Start of Entries provided

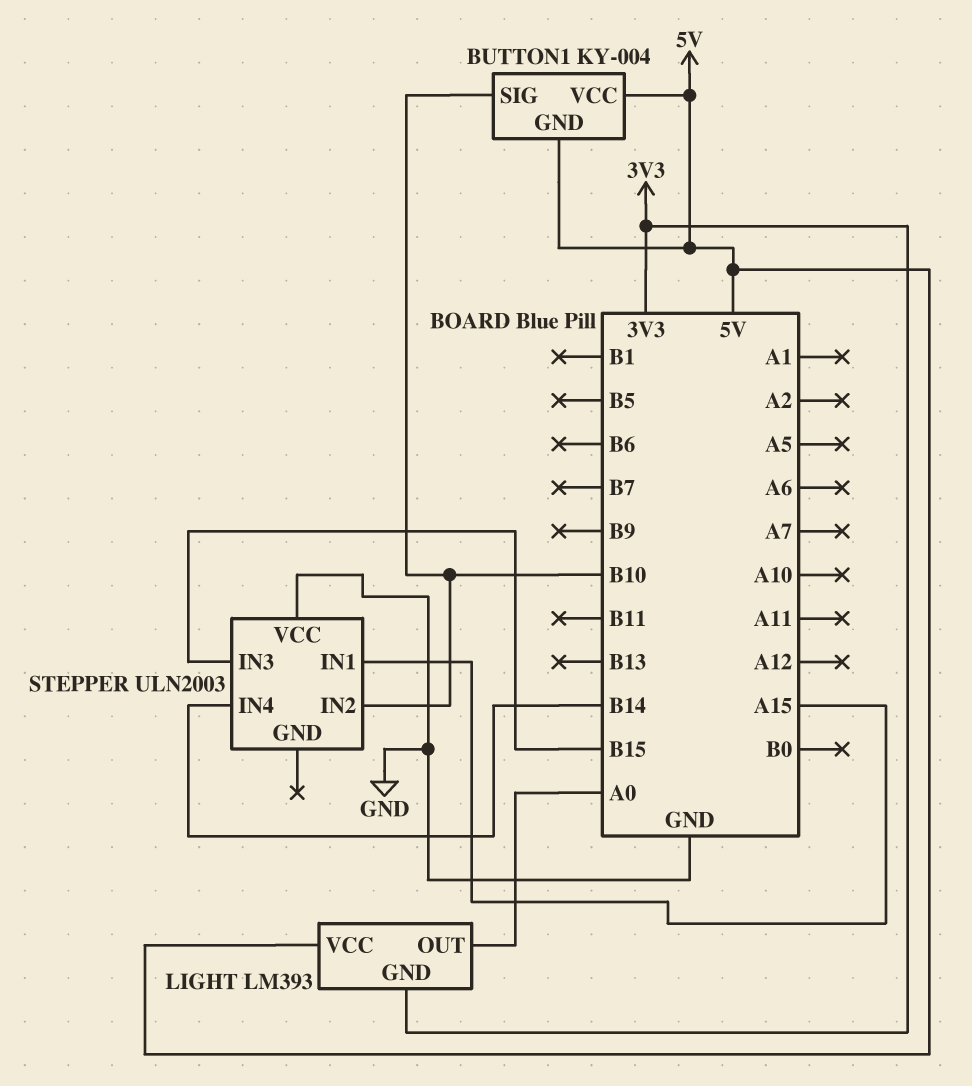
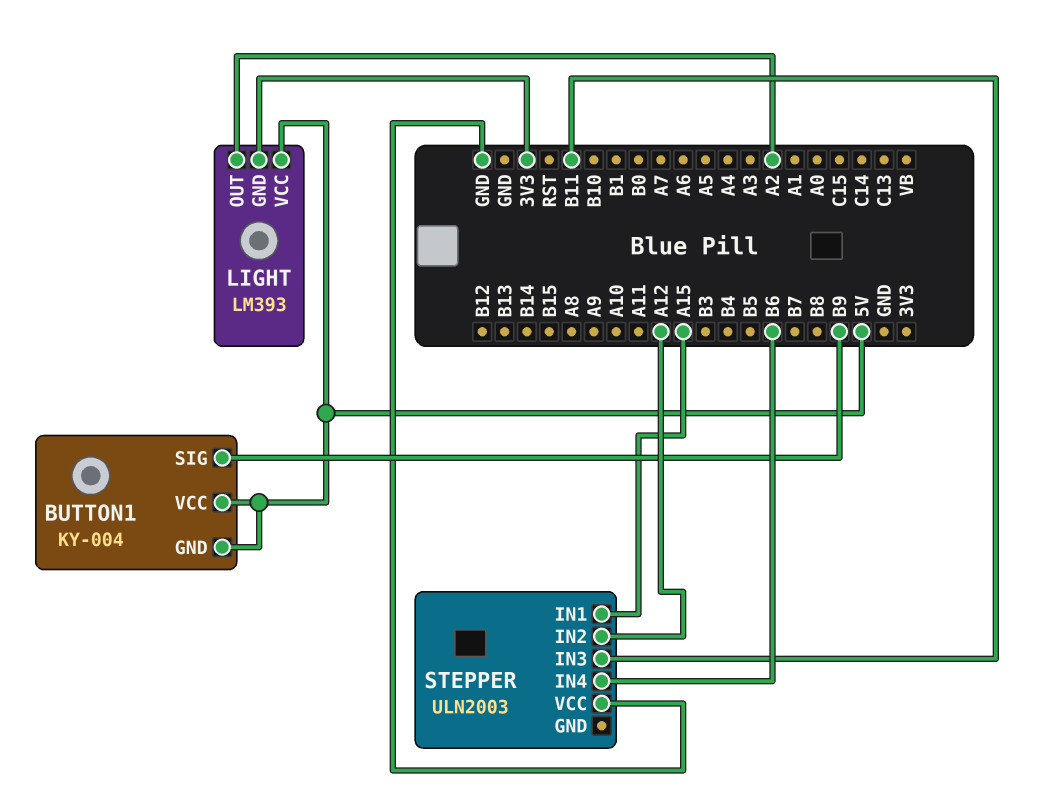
BUTTON1 pin SIG: B10 -> B9
LIGHT pin OUT: A0 -> A2
STEPPER pin IN2: B10 -> A12
STEPPER pin IN3: B15 -> B11
STEPPER pin IN4: B14 -> B6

End of Entries provided

» **Problem description**
All the material above must be copied exactly, and no picture belongs in the copy.

» **Task solution**
BUTTON1 pin SIG: B10 -> B9
LIGHT pin OUT: A0 -> A2
STEPPER pin IN2: B10 -> A12
STEPPER pin IN3: B15 -> B11
STEPPER pin IN4: B14 -> B6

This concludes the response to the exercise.